[START Input records]
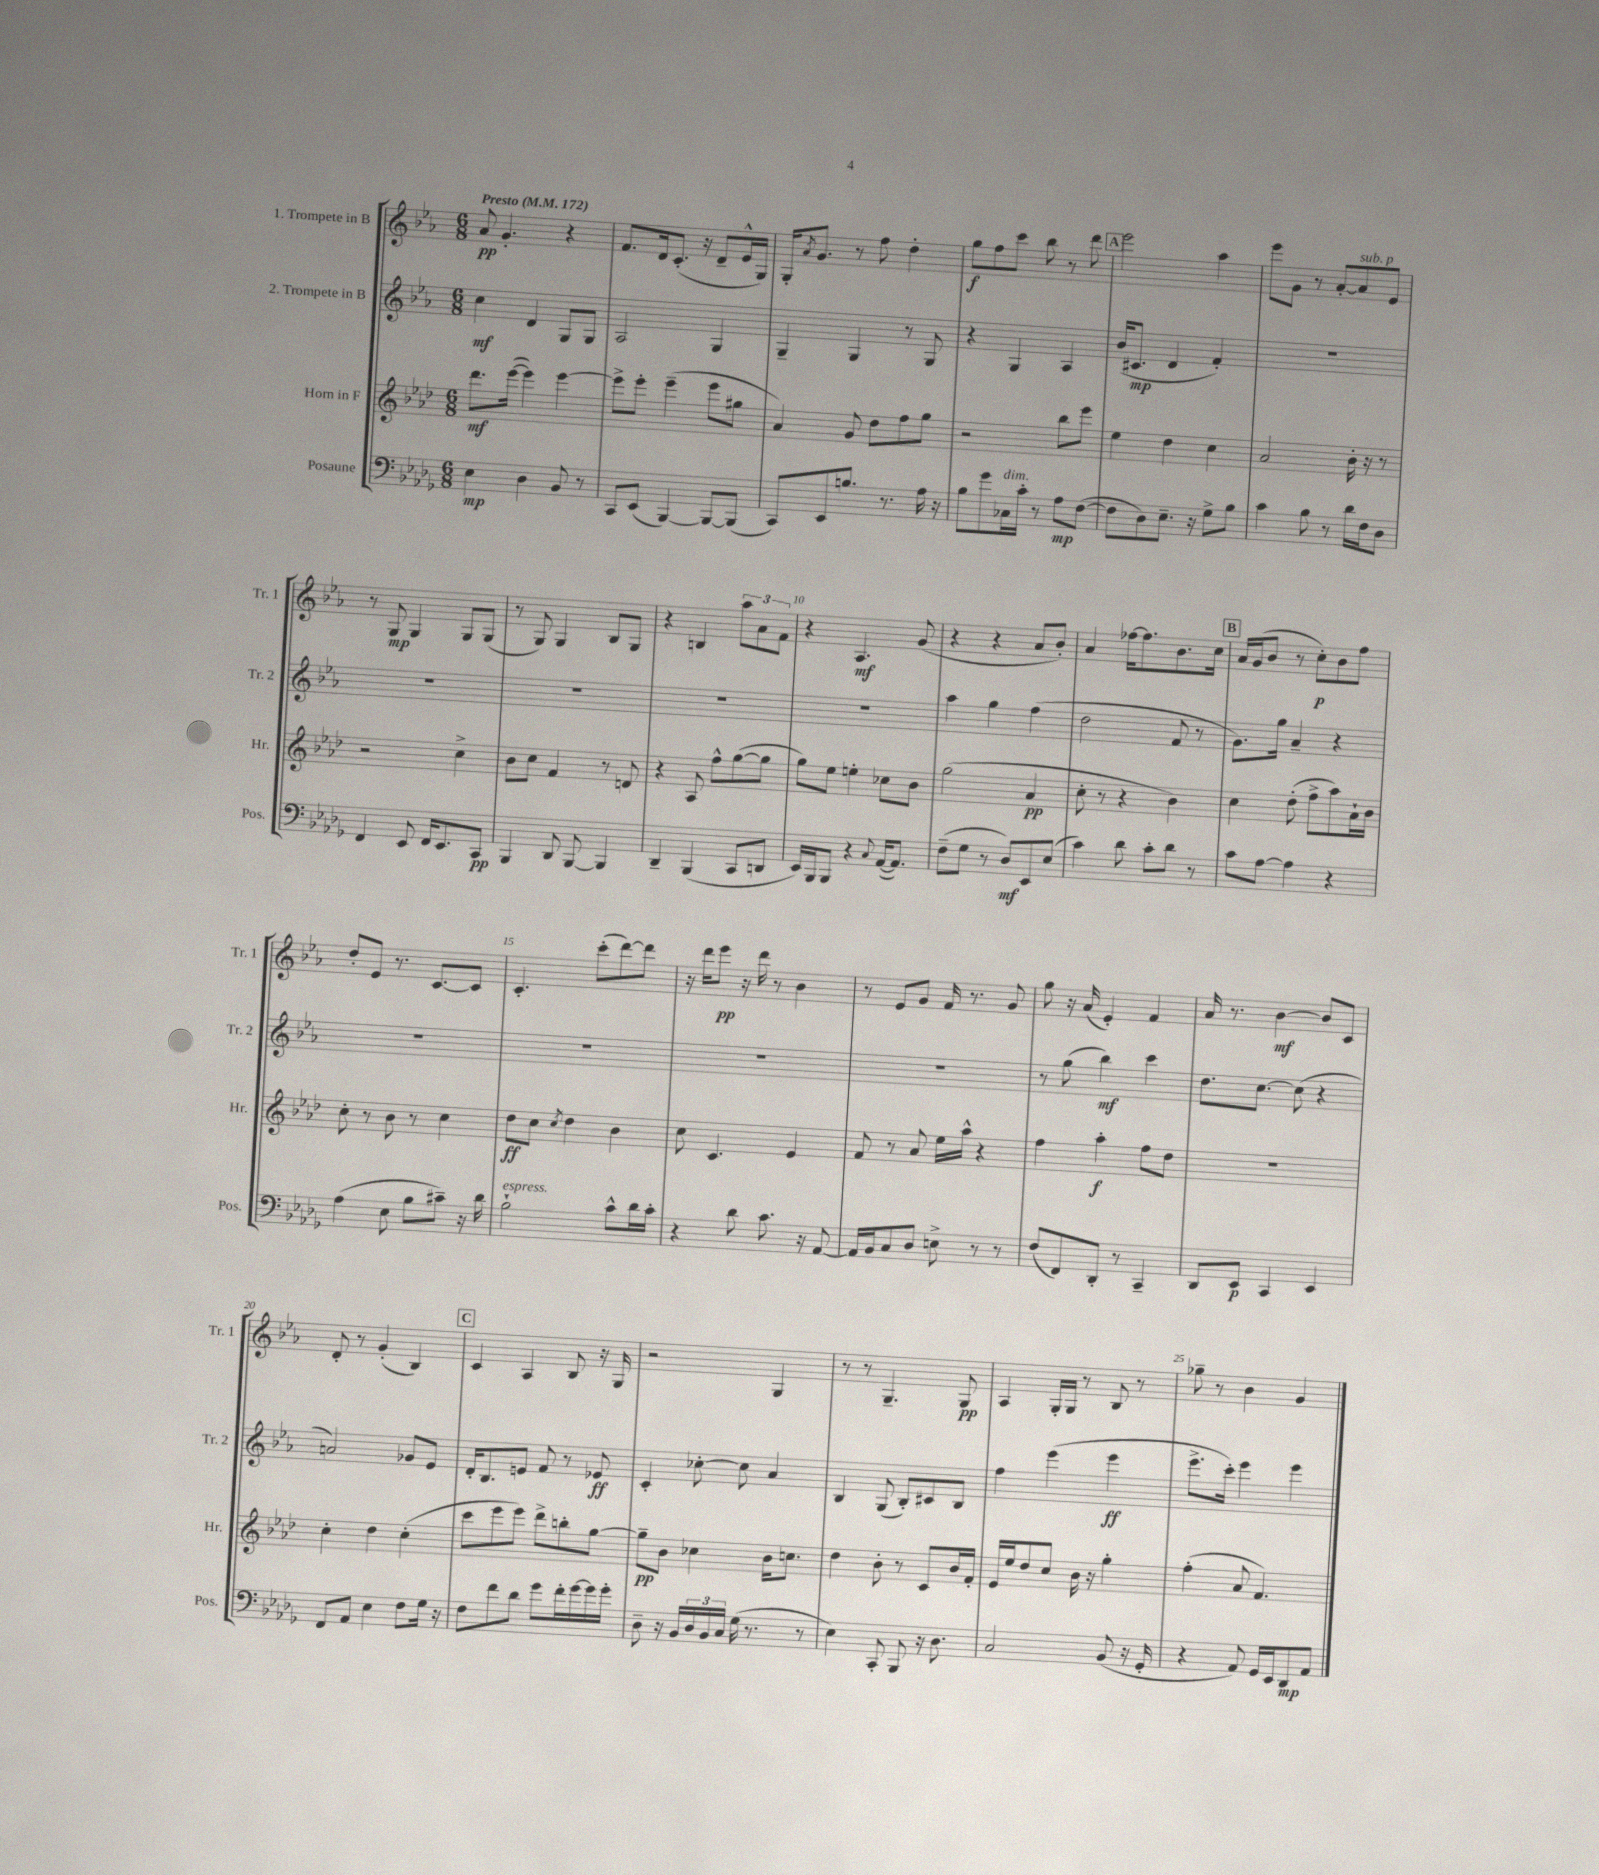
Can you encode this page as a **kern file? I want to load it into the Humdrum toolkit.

**kern	**kern	**kern	**kern
*staff4	*staff3	*staff2	*staff1
*clefF4	*clefG2	*clefG2	*clefG2
*k[b-e-a-d-g-]	*k[b-e-a-d-]	*k[b-e-a-]	*k[b-e-a-]
*M6/8	*M6/8	*M6/8	*M6/8
*MM172	*MM172	*MM172	*MM172
4E-\	8.ddd-\L	4cc\	8a-/
.	.	.	4.g'/
.	([16eee-\Jk	.	.
4D-\	4eee-\])	4d/	.
8BB-/	[4eee-\	8G/L	4r
8r	.	8G/J	.
=	=	=	=
8CC/L	8eee-^\]L	2A-/	8.f/L
(8EE-/J	8eee-'\J	.	.
.	.	.	16d/k
[4BBB-/)	(4eee-~\	.	(8.c'/J
.	.	.	16r
8BBB-/_L	8eee-\L	4G/	8d~/L
(8BBB-/]J	8gg#\J	.	16e-^^/L
.	.	.	16G/JJ)
=	=	=	=
8CC/L)	4a-/)	4G~/	16G'/LK
.	.	.	8qa-/
.	.	.	8.g/J
8EE-/	.	.	.
8.B/J	8g/	4G/	8r
.	8dd-\L	.	8ff\
8.r	.	.	.
.	8ff\	8r	4dd'\
16A-\	8gg\J	8G/	.
16r	.	.	.
=	=	=	=
8B-\L	2r	4r	8gg\L
8g-\	.	.	8ff\
16C-\L	.	4G/	8ccc\J
16c'\JJ	.	.	.
8r	.	.	8bb-\
8A-\L	8bb-\L	4A-/	8r
([8F\J	8eee-\J	.	8ddd\
=	=	=	=
8F\]L	4ee-\	(16b-/LK	2eee-\
.	.	8.c#/J	.
8D-\)	.	.	.
8.E-~\J	4dd-\	4d/	.
16r	.	.	.
8G-^\L	4cc\	4f'/)	4aa-\
8B-\J	.	.	.
=	=	=	=
4c\	2a-/	2.r	8eee-\L
.	.	.	8g\J
8B-\	.	.	8r
8r	.	.	[8a-'/L
16d-\LL	16b-'\	.	8a-/]
16F\J	16r	.	.
8D-\J	8r	.	8e-/J
=	=	=	=
4FF/	2r	2.r	8r
.	.	.	8G/
8EE-/	.	.	4G/
16FF/LK	.	.	.
8.EE-/	.	.	.
.	4cc^\	.	8G/L
8CC/J	.	.	(8G/J
=	=	=	=
4BBB-/	8b-\L	2.r	8r
.	8cc\J	.	8G/)
8DD-/	4f/	.	4G/
[8BBB-/	.	.	.
4BBB-/]	8r	.	8B-/L
.	8d/	.	8G/J
=	=	=	=
4DD-~/	4r	2.r	4r
(4BBB-/	8A-/	.	4B/
.	8ff^^\L	.	.
8CC/L	([8gg\	.	12aa-\L
.	.	.	12a-\
8DD/J	8gg\]J	.	.
.	.	.	12f\J
=	=	=	=
16EE-/LL)	8gg\L)	2.r	4r
16BBB-/J	.	.	.
8BBB-/J	8ee-\J	.	.
4r	4ee'\	.	4.A-/
8qqC/	.	.	.
([16AA-/LK	8cc-\L	.	.
8.AA-/]J)	.	.	.
.	8b-\J	.	(8g/
=	=	=	=
(8F~\L	(2gg\	4aa-\	4r
8G-\J	.	.	.
8r	.	4gg\	4r
8D-/L)	.	.	.
8EE-/	4a-/	(4ff\	8a-/L
(8E-/J	.	.	8b-'/J)
=	=	=	=
4c\)	8cc'\	2dd\	4a-/
.	8r	.	.
8d-\	4r	.	[16ff-\LK
.	.	.	8.ff-\]
8c'\L	.	.	.
8d-\J	4b-\)	8f/	8.b-\
8r	.	8r	.
.	.	.	16cc\Jk
=	=	=	=
8c\L	4cc\	8.g\L)	16a-/LL
.	.	.	(16g/J
[8A-\J	.	.	8b-/J
.	.	16gg\Jk	.
4A-\]	(8dd-'\	4a-~/	8r
.	8ff^\L	.	8cc'\L)
4r	8aa-\)	4r	8b-\
.	16a-`\L	.	8ff\J
.	16b-\JJ	.	.
=	=	=	=
(4A-\	8cc'\	2.r	8dd'/L
.	8r	.	8e-/J
8E-\	8b-\	.	8.r
8B-\L	8r	.	.
.	.	.	[8.c/L
8c#~\J)	4cc\	.	.
16r	.	.	8c/]J
16d-\	.	.	.
=	=	=	=
2B-`\	8dd-\L	2.r	4.c'/
.	8cc\J	.	.
.	8qcc/	.	.
.	4dd-\	.	.
.	.	.	(8ccc'\L
8c^^\L	4b-\	.	[8ddd\)
16d-\L	.	.	8ddd\]J
16c'\JJ	.	.	.
=	=	=	=
4r	8cc\	2.r	16r
.	.	.	16ddd\LK
.	4.c/	.	8eee-\J
8d-\	.	.	16r
.	.	.	16ddd\
8.c\	.	.	8r
.	4e-/	.	4b-\
16r	.	.	.
[8AA-/	.	.	.
=	=	=	=
16AA-/]LL	8f/	2.r	8r
16BB-/J	.	.	.
8C/	8r	.	8e-/L
8D-/J	8a-/	.	8g/J
8E^\	16ee-\LL	.	16f/
.	16aa-^^\JJ	.	8.r
8r	4r	.	.
8r	.	.	8g/
=	=	=	=
(8F/L	4ff\	8r	8gg\
8FF/)	.	(8gg\	16r
.	.	.	(16a-/
8DD-'/J	4aa-'\	4bb-\)	4e-'/)
8r	.	.	.
4CC~/	8ff\L	4ccc\	4f/
.	8dd-\J	.	.
=	=	=	=
8DD-/L	2.r	8.dd\L	16a-/
.	.	.	8.r
8EE-/J	.	.	.
.	.	[8.cc\J	.
4CC/	.	.	[4b-\
.	.	(8cc\]	.
4EE-/	.	4r	8b-/]L
.	.	.	8c/J
=	=	=	=
8FF/L	4cc'\	2a/)	8d'/
8AA-/J	.	.	8r
4E-\	4dd-\	.	(4g'/
8F\L	(4cc'\	8g-/L	4B-/)
16G-\Jk	.	8e-/J	.
16r	.	.	.
=	=	=	=
8F\L	8ccc\L	16d'/LK	4c/
.	.	8.B-/	.
8f\	8eee-\	.	.
8d-\J	8eee-\J)	8e/J	4A-/
8g-\L	8ddd-^\L	8f/	.
16f'\L	8bb'\	8r	8B-/
[16g-\	.	.	.
16g-\]	[8gg\J	8e-/	16r
16g-'\JJ	.	.	16G/
=	=	=	=
8D-~\	8gg~\]L	4c'/	2r
16r	8b-\J	.	.
16BB-/LL	.	.	.
24D-/	4cc-\	[8cc-'\	.
24BB-/	.	.	.
24C/JJ	.	.	.
(16G-\	.	8cc-\]	.
8.r	.	.	.
.	16b-\LK	4a-/	4G/
.	8.cc\J	.	.
8r	.	.	.
=	=	=	=
4E-\)	4dd-\	4B-/	8r
.	.	.	8r
8CC'/	8b-'\	(8G/	4.G~/
8BBB-/	8r	8B-'/L)	.
16r	8c/L	8c#/	.
8.D-\	.	.	.
.	16b-/L	8B-/J	8G/
.	16f'/JJ	.	.
=	=	=	=
2C/	16e-/LL	4ff\	4A-/
.	16ee-/J	.	.
.	8dd-/	.	.
.	8cc/J	(4eee-\	16G'/LL
.	.	.	16G/JJ
.	16b-\	.	8r
.	16r	.	.
(8BB-/	4gg'\	4eee-\	8B-/
16r	.	.	8r
16GG-'/	.	.	.
=	=	=	=
4r	(4ff'\	8.eee-^\L	8gg-~\
.	.	.	8r
.	.	16ccc'\Jk)	.
8AA-/)	8a-/	4eee-\	4b-\
16GG-/LL	4.f/)	.	.
16EE-/J	.	.	.
8DD-/	.	4eee-\	4g/
8AA-/J	.	.	.
==	==	==	==
*-	*-	*-	*-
[END Input records]
Exercise objective: Locate every line in the items above that contains the word "kern" and copy each of those lines. Case counts when matching.

Final answer:
Can you encode this page as a **kern file? I want to load it into the Humdrum toolkit.
**kern	**kern	**kern	**kern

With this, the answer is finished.